- [DATA ROWS]
——

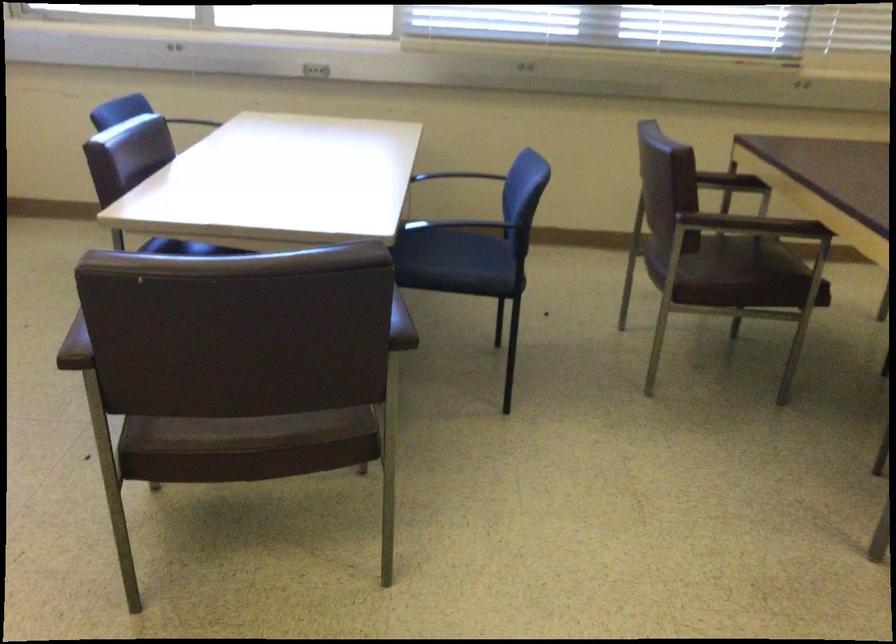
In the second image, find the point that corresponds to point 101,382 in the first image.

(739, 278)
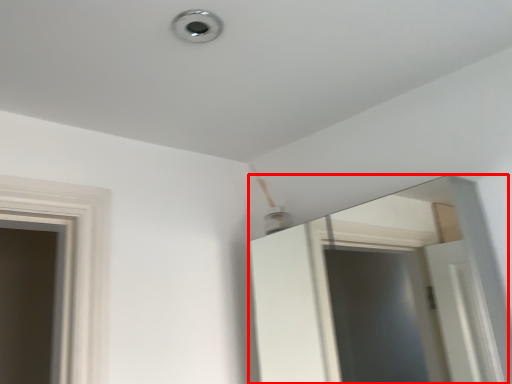
Question: From the image's perspective, what is the correct spatial positioning of mirror (annotated by the red box) in reference to light?

Choices:
 (A) above
 (B) below

Answer: (B)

——

Reproduce everything from the line containing "Question: From the" down to the end of the material, keeping every character unchanged.

- [FULL ANSWER]
Question: From the image's perspective, what is the correct spatial positioning of mirror (annotated by the red box) in reference to light?

Choices:
 (A) above
 (B) below

Answer: (B)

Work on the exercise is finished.